Before-and-after object lists:
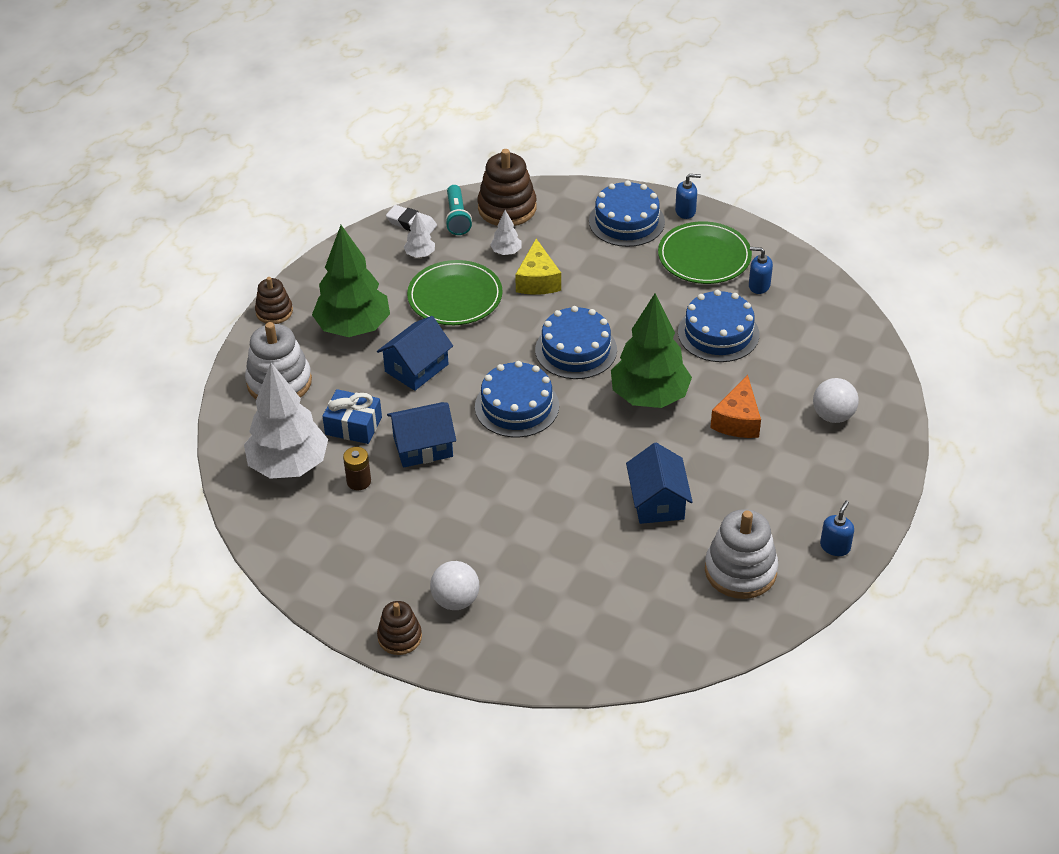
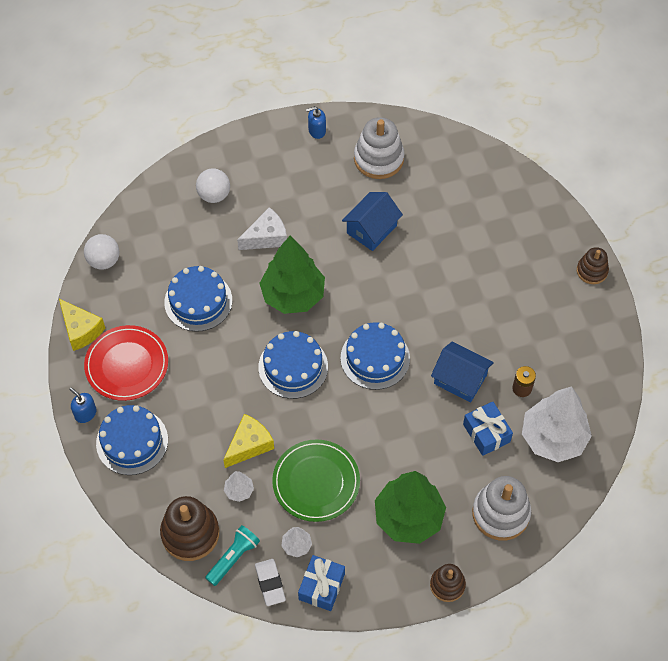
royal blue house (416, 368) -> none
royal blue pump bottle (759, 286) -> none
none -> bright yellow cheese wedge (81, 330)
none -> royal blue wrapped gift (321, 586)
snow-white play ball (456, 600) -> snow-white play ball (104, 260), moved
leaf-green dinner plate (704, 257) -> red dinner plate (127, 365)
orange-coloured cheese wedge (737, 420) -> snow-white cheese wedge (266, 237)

Task to carry out:
Since the pictures are not wanted, set down only the rest of each record, exactly as above.

Solution for this task:
royal blue house (416, 368) -> none
royal blue pump bottle (759, 286) -> none
none -> bright yellow cheese wedge (81, 330)
none -> royal blue wrapped gift (321, 586)
snow-white play ball (456, 600) -> snow-white play ball (104, 260), moved
leaf-green dinner plate (704, 257) -> red dinner plate (127, 365)
orange-coloured cheese wedge (737, 420) -> snow-white cheese wedge (266, 237)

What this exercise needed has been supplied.